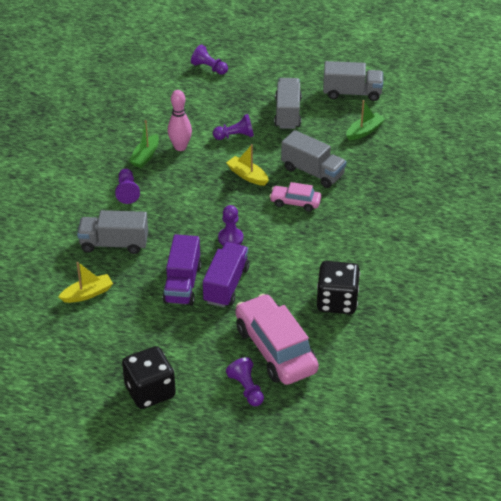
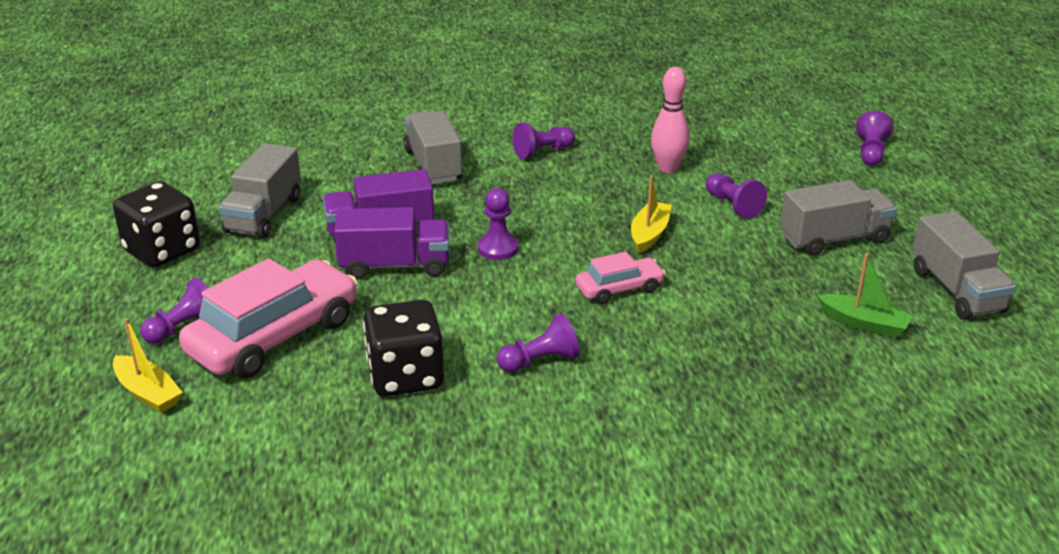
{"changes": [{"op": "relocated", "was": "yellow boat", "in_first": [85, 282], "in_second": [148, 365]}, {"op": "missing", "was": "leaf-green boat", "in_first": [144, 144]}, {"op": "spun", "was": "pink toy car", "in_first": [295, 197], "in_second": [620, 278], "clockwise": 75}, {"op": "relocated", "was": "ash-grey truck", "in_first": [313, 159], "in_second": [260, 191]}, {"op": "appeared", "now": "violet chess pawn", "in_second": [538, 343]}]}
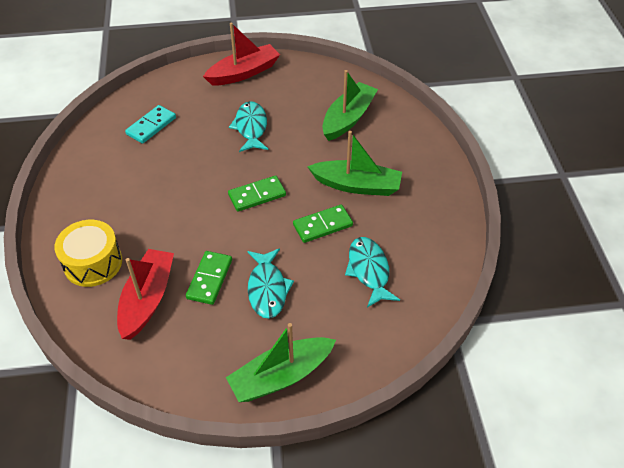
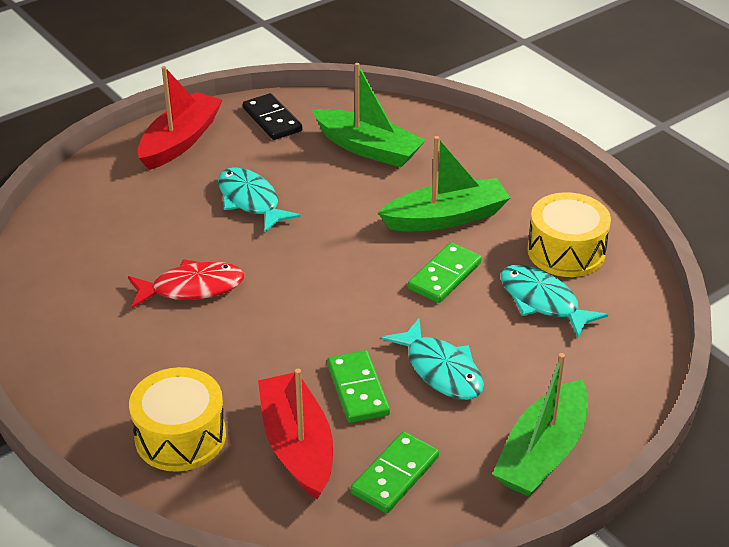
{"changes": [{"op": "missing", "was": "aqua domino piece", "in_first": [150, 124]}, {"op": "relocated", "was": "leaf-green domino piece", "in_first": [257, 193], "in_second": [394, 472]}, {"op": "spun", "was": "leaf-green boat", "in_first": [350, 105], "in_second": [369, 115], "clockwise": 120}, {"op": "appeared", "now": "red fish figure", "in_second": [186, 283]}, {"op": "appeared", "now": "black domino piece", "in_second": [272, 116]}, {"op": "appeared", "now": "yellow toy drum", "in_second": [569, 234]}]}
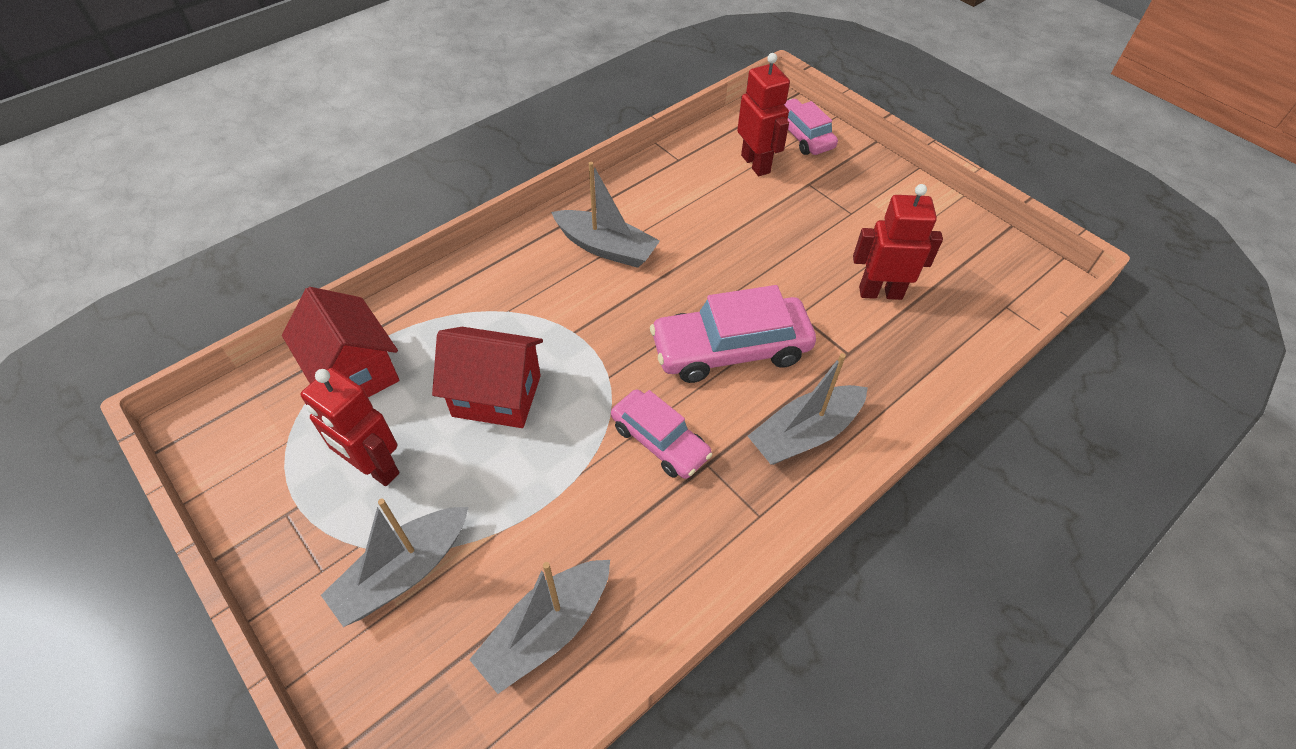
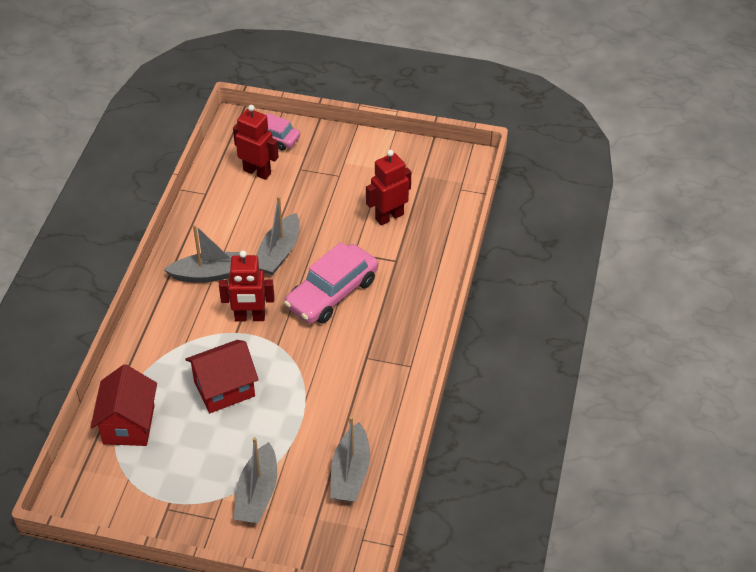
{"changes": [{"op": "spun", "was": "red toy house", "in_first": [340, 342], "in_second": [124, 405], "clockwise": 75}, {"op": "relocated", "was": "red robot", "in_first": [350, 427], "in_second": [246, 285]}, {"op": "missing", "was": "pink toy car", "in_first": [662, 434]}, {"op": "relocated", "was": "ash-grey boat", "in_first": [808, 409], "in_second": [278, 235]}]}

TASK PROMPT →
Everything in the material except the pictures should be restated word for word.

SOLUTION TO THIS EXERCISE →
{"changes": [{"op": "relocated", "was": "yellow boat", "in_first": [85, 282], "in_second": [148, 365]}, {"op": "missing", "was": "leaf-green boat", "in_first": [144, 144]}, {"op": "spun", "was": "pink toy car", "in_first": [295, 197], "in_second": [620, 278], "clockwise": 75}, {"op": "relocated", "was": "ash-grey truck", "in_first": [313, 159], "in_second": [260, 191]}, {"op": "appeared", "now": "violet chess pawn", "in_second": [538, 343]}]}
{"changes": [{"op": "missing", "was": "aqua domino piece", "in_first": [150, 124]}, {"op": "relocated", "was": "leaf-green domino piece", "in_first": [257, 193], "in_second": [394, 472]}, {"op": "spun", "was": "leaf-green boat", "in_first": [350, 105], "in_second": [369, 115], "clockwise": 120}, {"op": "appeared", "now": "red fish figure", "in_second": [186, 283]}, {"op": "appeared", "now": "black domino piece", "in_second": [272, 116]}, {"op": "appeared", "now": "yellow toy drum", "in_second": [569, 234]}]}
{"changes": [{"op": "spun", "was": "red toy house", "in_first": [340, 342], "in_second": [124, 405], "clockwise": 75}, {"op": "relocated", "was": "red robot", "in_first": [350, 427], "in_second": [246, 285]}, {"op": "missing", "was": "pink toy car", "in_first": [662, 434]}, {"op": "relocated", "was": "ash-grey boat", "in_first": [808, 409], "in_second": [278, 235]}]}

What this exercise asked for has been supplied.